■ EXERCISE
Starting with the first line and ending with the last, transcribe the data exactly.
◇ ◇ ◇ ◇ ◇
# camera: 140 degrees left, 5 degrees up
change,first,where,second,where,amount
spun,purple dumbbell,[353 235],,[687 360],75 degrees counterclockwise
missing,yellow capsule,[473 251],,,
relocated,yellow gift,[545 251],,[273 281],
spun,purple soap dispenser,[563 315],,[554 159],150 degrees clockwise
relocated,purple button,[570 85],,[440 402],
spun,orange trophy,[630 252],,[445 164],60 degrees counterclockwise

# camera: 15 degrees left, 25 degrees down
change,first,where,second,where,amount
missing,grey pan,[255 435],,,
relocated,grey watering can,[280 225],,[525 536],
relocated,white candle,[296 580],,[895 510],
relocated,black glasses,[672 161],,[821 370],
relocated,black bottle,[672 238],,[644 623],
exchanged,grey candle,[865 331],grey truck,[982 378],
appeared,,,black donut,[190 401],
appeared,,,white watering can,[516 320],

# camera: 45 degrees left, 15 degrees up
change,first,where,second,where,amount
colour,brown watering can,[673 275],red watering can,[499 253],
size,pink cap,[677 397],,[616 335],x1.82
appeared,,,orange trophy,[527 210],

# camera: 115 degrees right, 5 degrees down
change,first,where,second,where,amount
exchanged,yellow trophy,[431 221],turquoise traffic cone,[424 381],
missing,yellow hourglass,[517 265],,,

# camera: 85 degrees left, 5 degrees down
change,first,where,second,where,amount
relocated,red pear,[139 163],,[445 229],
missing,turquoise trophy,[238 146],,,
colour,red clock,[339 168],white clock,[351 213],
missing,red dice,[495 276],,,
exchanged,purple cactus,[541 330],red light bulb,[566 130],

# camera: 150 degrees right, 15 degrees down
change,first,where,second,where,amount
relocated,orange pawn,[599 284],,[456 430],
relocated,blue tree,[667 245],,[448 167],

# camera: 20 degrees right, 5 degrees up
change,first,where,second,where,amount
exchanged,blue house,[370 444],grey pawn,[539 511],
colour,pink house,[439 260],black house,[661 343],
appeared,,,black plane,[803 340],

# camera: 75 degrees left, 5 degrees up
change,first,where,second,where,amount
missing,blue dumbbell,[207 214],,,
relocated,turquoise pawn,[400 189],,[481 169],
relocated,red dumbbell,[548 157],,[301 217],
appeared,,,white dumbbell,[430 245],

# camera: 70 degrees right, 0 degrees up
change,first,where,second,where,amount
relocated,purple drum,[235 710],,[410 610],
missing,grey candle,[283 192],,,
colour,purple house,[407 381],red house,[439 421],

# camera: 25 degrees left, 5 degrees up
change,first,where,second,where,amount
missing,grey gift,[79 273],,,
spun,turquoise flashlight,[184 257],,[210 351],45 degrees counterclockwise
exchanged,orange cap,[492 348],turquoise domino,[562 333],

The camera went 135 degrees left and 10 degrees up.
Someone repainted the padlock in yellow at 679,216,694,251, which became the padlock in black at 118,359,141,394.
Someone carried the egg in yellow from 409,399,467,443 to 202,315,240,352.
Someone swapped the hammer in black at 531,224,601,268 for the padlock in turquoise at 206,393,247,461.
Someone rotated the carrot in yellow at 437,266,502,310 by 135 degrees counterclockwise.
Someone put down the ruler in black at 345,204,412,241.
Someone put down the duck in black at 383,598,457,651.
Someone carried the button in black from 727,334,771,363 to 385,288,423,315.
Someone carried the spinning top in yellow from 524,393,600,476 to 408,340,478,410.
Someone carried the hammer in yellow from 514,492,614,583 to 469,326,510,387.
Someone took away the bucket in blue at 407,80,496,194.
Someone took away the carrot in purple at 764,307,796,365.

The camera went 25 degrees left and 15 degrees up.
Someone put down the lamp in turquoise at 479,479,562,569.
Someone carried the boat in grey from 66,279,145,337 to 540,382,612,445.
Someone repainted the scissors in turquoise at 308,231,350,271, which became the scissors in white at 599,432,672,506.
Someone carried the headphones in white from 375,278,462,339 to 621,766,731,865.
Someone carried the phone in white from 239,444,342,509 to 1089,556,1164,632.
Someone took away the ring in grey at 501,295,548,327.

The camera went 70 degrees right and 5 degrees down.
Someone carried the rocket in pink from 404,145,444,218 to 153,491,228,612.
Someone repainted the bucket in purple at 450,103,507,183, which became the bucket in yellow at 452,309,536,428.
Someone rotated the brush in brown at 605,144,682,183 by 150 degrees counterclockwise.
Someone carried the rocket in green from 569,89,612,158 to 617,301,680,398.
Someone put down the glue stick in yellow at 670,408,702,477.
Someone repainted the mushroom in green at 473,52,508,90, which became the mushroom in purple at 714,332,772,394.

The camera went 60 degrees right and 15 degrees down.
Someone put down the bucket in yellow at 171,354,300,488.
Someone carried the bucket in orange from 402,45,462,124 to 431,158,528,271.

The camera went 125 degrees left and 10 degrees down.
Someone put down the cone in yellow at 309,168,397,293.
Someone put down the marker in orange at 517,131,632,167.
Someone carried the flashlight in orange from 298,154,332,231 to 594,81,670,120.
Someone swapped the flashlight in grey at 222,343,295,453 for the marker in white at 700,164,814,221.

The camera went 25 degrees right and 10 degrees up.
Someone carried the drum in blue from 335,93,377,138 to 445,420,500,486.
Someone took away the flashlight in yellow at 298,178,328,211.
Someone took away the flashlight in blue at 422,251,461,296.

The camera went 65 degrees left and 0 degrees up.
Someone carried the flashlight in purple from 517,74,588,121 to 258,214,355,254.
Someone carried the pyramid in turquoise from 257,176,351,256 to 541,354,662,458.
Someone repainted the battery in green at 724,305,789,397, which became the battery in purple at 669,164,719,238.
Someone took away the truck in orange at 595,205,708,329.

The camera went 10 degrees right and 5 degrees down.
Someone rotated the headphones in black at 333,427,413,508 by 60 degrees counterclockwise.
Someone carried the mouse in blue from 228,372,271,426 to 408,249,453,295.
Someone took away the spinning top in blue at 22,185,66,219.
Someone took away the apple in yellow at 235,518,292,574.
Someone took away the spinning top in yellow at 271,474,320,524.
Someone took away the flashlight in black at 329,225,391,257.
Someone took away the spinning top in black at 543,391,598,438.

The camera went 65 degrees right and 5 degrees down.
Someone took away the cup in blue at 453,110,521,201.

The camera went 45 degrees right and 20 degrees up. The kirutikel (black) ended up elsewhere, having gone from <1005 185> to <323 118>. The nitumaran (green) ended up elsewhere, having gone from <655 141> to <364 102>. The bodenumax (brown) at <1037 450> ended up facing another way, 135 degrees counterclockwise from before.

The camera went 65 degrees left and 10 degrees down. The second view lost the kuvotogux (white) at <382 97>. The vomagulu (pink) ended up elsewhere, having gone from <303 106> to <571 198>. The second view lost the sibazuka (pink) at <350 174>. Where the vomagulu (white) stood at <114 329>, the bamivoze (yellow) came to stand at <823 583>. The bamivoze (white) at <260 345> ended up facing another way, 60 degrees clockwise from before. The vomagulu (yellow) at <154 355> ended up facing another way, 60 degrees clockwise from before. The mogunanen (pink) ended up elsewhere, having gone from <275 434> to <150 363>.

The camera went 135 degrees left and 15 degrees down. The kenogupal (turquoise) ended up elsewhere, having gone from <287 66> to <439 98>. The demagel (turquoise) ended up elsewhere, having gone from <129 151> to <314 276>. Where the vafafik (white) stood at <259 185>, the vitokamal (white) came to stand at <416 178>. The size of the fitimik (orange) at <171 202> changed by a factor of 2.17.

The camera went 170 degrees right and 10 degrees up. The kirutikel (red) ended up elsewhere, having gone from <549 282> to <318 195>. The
◇ ◇ ◇ ◇ ◇
■ RESPONSE FOR THIS EXERCISE
# camera: 140 degrees left, 5 degrees up
change,first,where,second,where,amount
spun,purple dumbbell,[353 235],,[687 360],75 degrees counterclockwise
missing,yellow capsule,[473 251],,,
relocated,yellow gift,[545 251],,[273 281],
spun,purple soap dispenser,[563 315],,[554 159],150 degrees clockwise
relocated,purple button,[570 85],,[440 402],
spun,orange trophy,[630 252],,[445 164],60 degrees counterclockwise

# camera: 15 degrees left, 25 degrees down
change,first,where,second,where,amount
missing,grey pan,[255 435],,,
relocated,grey watering can,[280 225],,[525 536],
relocated,white candle,[296 580],,[895 510],
relocated,black glasses,[672 161],,[821 370],
relocated,black bottle,[672 238],,[644 623],
exchanged,grey candle,[865 331],grey truck,[982 378],
appeared,,,black donut,[190 401],
appeared,,,white watering can,[516 320],

# camera: 45 degrees left, 15 degrees up
change,first,where,second,where,amount
colour,brown watering can,[673 275],red watering can,[499 253],
size,pink cap,[677 397],,[616 335],x1.82
appeared,,,orange trophy,[527 210],

# camera: 115 degrees right, 5 degrees down
change,first,where,second,where,amount
exchanged,yellow trophy,[431 221],turquoise traffic cone,[424 381],
missing,yellow hourglass,[517 265],,,

# camera: 85 degrees left, 5 degrees down
change,first,where,second,where,amount
relocated,red pear,[139 163],,[445 229],
missing,turquoise trophy,[238 146],,,
colour,red clock,[339 168],white clock,[351 213],
missing,red dice,[495 276],,,
exchanged,purple cactus,[541 330],red light bulb,[566 130],

# camera: 150 degrees right, 15 degrees down
change,first,where,second,where,amount
relocated,orange pawn,[599 284],,[456 430],
relocated,blue tree,[667 245],,[448 167],

# camera: 20 degrees right, 5 degrees up
change,first,where,second,where,amount
exchanged,blue house,[370 444],grey pawn,[539 511],
colour,pink house,[439 260],black house,[661 343],
appeared,,,black plane,[803 340],

# camera: 75 degrees left, 5 degrees up
change,first,where,second,where,amount
missing,blue dumbbell,[207 214],,,
relocated,turquoise pawn,[400 189],,[481 169],
relocated,red dumbbell,[548 157],,[301 217],
appeared,,,white dumbbell,[430 245],

# camera: 70 degrees right, 0 degrees up
change,first,where,second,where,amount
relocated,purple drum,[235 710],,[410 610],
missing,grey candle,[283 192],,,
colour,purple house,[407 381],red house,[439 421],

# camera: 25 degrees left, 5 degrees up
change,first,where,second,where,amount
missing,grey gift,[79 273],,,
spun,turquoise flashlight,[184 257],,[210 351],45 degrees counterclockwise
exchanged,orange cap,[492 348],turquoise domino,[562 333],

The camera went 135 degrees left and 10 degrees up.
Someone repainted the padlock in yellow at 679,216,694,251, which became the padlock in black at 118,359,141,394.
Someone carried the egg in yellow from 409,399,467,443 to 202,315,240,352.
Someone swapped the hammer in black at 531,224,601,268 for the padlock in turquoise at 206,393,247,461.
Someone rotated the carrot in yellow at 437,266,502,310 by 135 degrees counterclockwise.
Someone put down the ruler in black at 345,204,412,241.
Someone put down the duck in black at 383,598,457,651.
Someone carried the button in black from 727,334,771,363 to 385,288,423,315.
Someone carried the spinning top in yellow from 524,393,600,476 to 408,340,478,410.
Someone carried the hammer in yellow from 514,492,614,583 to 469,326,510,387.
Someone took away the bucket in blue at 407,80,496,194.
Someone took away the carrot in purple at 764,307,796,365.

The camera went 25 degrees left and 15 degrees up.
Someone put down the lamp in turquoise at 479,479,562,569.
Someone carried the boat in grey from 66,279,145,337 to 540,382,612,445.
Someone repainted the scissors in turquoise at 308,231,350,271, which became the scissors in white at 599,432,672,506.
Someone carried the headphones in white from 375,278,462,339 to 621,766,731,865.
Someone carried the phone in white from 239,444,342,509 to 1089,556,1164,632.
Someone took away the ring in grey at 501,295,548,327.

The camera went 70 degrees right and 5 degrees down.
Someone carried the rocket in pink from 404,145,444,218 to 153,491,228,612.
Someone repainted the bucket in purple at 450,103,507,183, which became the bucket in yellow at 452,309,536,428.
Someone rotated the brush in brown at 605,144,682,183 by 150 degrees counterclockwise.
Someone carried the rocket in green from 569,89,612,158 to 617,301,680,398.
Someone put down the glue stick in yellow at 670,408,702,477.
Someone repainted the mushroom in green at 473,52,508,90, which became the mushroom in purple at 714,332,772,394.

The camera went 60 degrees right and 15 degrees down.
Someone put down the bucket in yellow at 171,354,300,488.
Someone carried the bucket in orange from 402,45,462,124 to 431,158,528,271.

The camera went 125 degrees left and 10 degrees down.
Someone put down the cone in yellow at 309,168,397,293.
Someone put down the marker in orange at 517,131,632,167.
Someone carried the flashlight in orange from 298,154,332,231 to 594,81,670,120.
Someone swapped the flashlight in grey at 222,343,295,453 for the marker in white at 700,164,814,221.

The camera went 25 degrees right and 10 degrees up.
Someone carried the drum in blue from 335,93,377,138 to 445,420,500,486.
Someone took away the flashlight in yellow at 298,178,328,211.
Someone took away the flashlight in blue at 422,251,461,296.

The camera went 65 degrees left and 0 degrees up.
Someone carried the flashlight in purple from 517,74,588,121 to 258,214,355,254.
Someone carried the pyramid in turquoise from 257,176,351,256 to 541,354,662,458.
Someone repainted the battery in green at 724,305,789,397, which became the battery in purple at 669,164,719,238.
Someone took away the truck in orange at 595,205,708,329.

The camera went 10 degrees right and 5 degrees down.
Someone rotated the headphones in black at 333,427,413,508 by 60 degrees counterclockwise.
Someone carried the mouse in blue from 228,372,271,426 to 408,249,453,295.
Someone took away the spinning top in blue at 22,185,66,219.
Someone took away the apple in yellow at 235,518,292,574.
Someone took away the spinning top in yellow at 271,474,320,524.
Someone took away the flashlight in black at 329,225,391,257.
Someone took away the spinning top in black at 543,391,598,438.

The camera went 65 degrees right and 5 degrees down.
Someone took away the cup in blue at 453,110,521,201.

The camera went 45 degrees right and 20 degrees up. The kirutikel (black) ended up elsewhere, having gone from <1005 185> to <323 118>. The nitumaran (green) ended up elsewhere, having gone from <655 141> to <364 102>. The bodenumax (brown) at <1037 450> ended up facing another way, 135 degrees counterclockwise from before.

The camera went 65 degrees left and 10 degrees down. The second view lost the kuvotogux (white) at <382 97>. The vomagulu (pink) ended up elsewhere, having gone from <303 106> to <571 198>. The second view lost the sibazuka (pink) at <350 174>. Where the vomagulu (white) stood at <114 329>, the bamivoze (yellow) came to stand at <823 583>. The bamivoze (white) at <260 345> ended up facing another way, 60 degrees clockwise from before. The vomagulu (yellow) at <154 355> ended up facing another way, 60 degrees clockwise from before. The mogunanen (pink) ended up elsewhere, having gone from <275 434> to <150 363>.

The camera went 135 degrees left and 15 degrees down. The kenogupal (turquoise) ended up elsewhere, having gone from <287 66> to <439 98>. The demagel (turquoise) ended up elsewhere, having gone from <129 151> to <314 276>. Where the vafafik (white) stood at <259 185>, the vitokamal (white) came to stand at <416 178>. The size of the fitimik (orange) at <171 202> changed by a factor of 2.17.

The camera went 170 degrees right and 10 degrees up. The kirutikel (red) ended up elsewhere, having gone from <549 282> to <318 195>. The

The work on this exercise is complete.